WORK REQUIRED: Once the pictures are set aside, transcribe the remaining data exactly.

EXERCISE DATA:
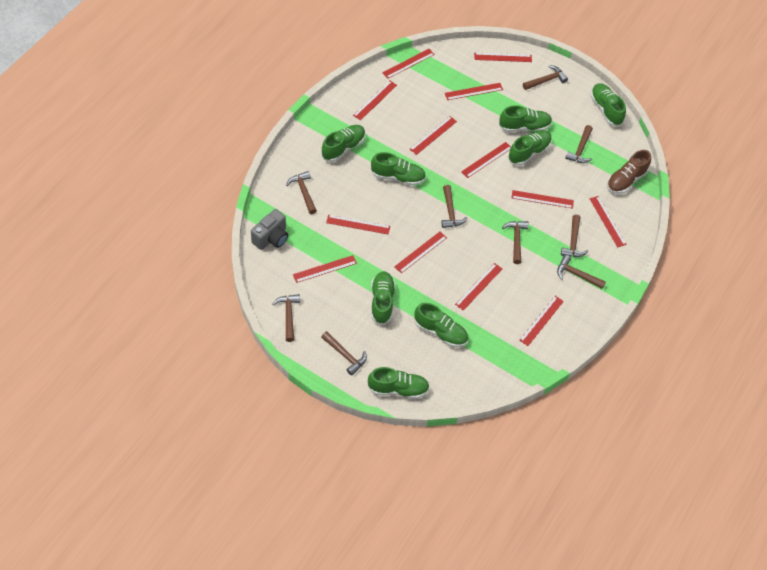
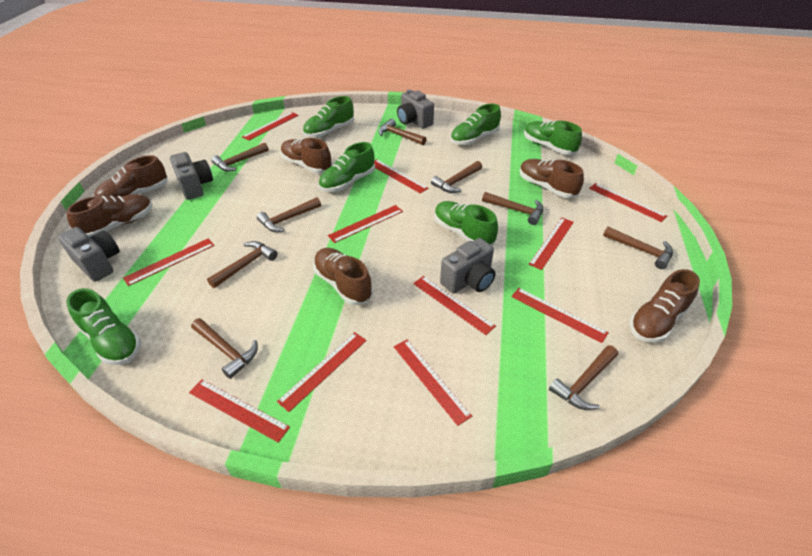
brown shoe: 1 -> 6
green shoe: 8 -> 6
grey camera: 1 -> 4
red ruler: 13 -> 11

RESPONSE TO THIS TASK:
brown shoe: 1 -> 6
green shoe: 8 -> 6
grey camera: 1 -> 4
red ruler: 13 -> 11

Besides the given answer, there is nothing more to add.